■ EXERCISE BRIEF: In the entries below, find the line with "R14: 33k (BUF, U2/out) -> 33k (U2/out, VCC)" and the line with "U2 pin in-: COM -> FB2"; give again those lines and every line between them, exactly.

■ DATA SECTION:
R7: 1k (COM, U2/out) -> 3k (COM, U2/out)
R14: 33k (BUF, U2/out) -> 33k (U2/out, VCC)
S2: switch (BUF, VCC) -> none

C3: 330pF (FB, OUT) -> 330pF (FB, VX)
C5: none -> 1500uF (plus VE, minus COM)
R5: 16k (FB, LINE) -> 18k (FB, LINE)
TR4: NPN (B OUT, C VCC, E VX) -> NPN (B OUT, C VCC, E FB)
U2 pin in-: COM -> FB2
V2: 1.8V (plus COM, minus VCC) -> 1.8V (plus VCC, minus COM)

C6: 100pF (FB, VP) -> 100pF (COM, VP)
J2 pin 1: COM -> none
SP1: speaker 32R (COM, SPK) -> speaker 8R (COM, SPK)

■ SOLUTION TO THIS EXERCISE:
R14: 33k (BUF, U2/out) -> 33k (U2/out, VCC)
S2: switch (BUF, VCC) -> none

C3: 330pF (FB, OUT) -> 330pF (FB, VX)
C5: none -> 1500uF (plus VE, minus COM)
R5: 16k (FB, LINE) -> 18k (FB, LINE)
TR4: NPN (B OUT, C VCC, E VX) -> NPN (B OUT, C VCC, E FB)
U2 pin in-: COM -> FB2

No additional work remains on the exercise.